- **WORK INSTRUCTIONS**
Find the lines below that contain the word "brown" and count them. Only the number should be given.

- **DATA SEGMENT**
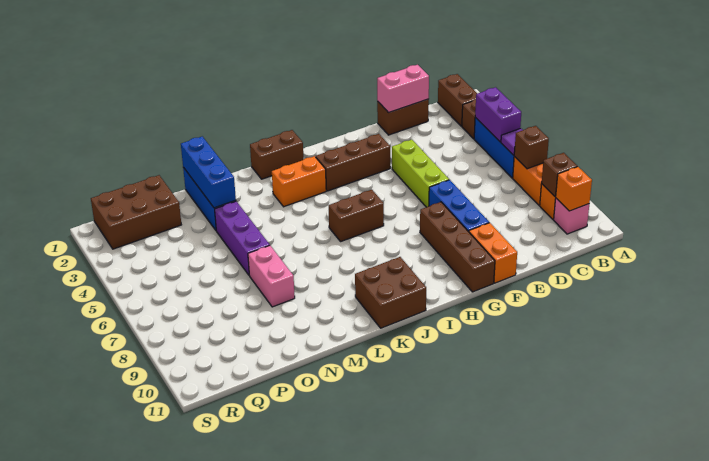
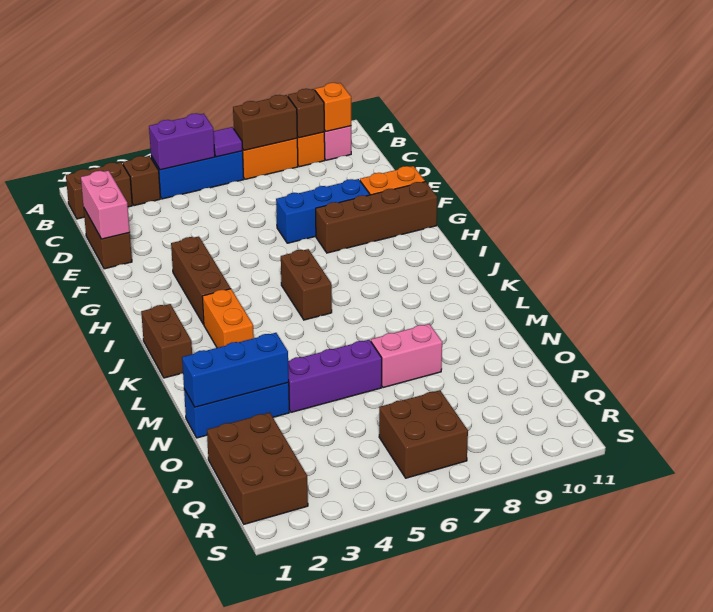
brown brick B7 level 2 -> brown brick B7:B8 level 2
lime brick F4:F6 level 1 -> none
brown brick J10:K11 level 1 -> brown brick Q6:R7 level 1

- **WRITTEN ANSWER**
2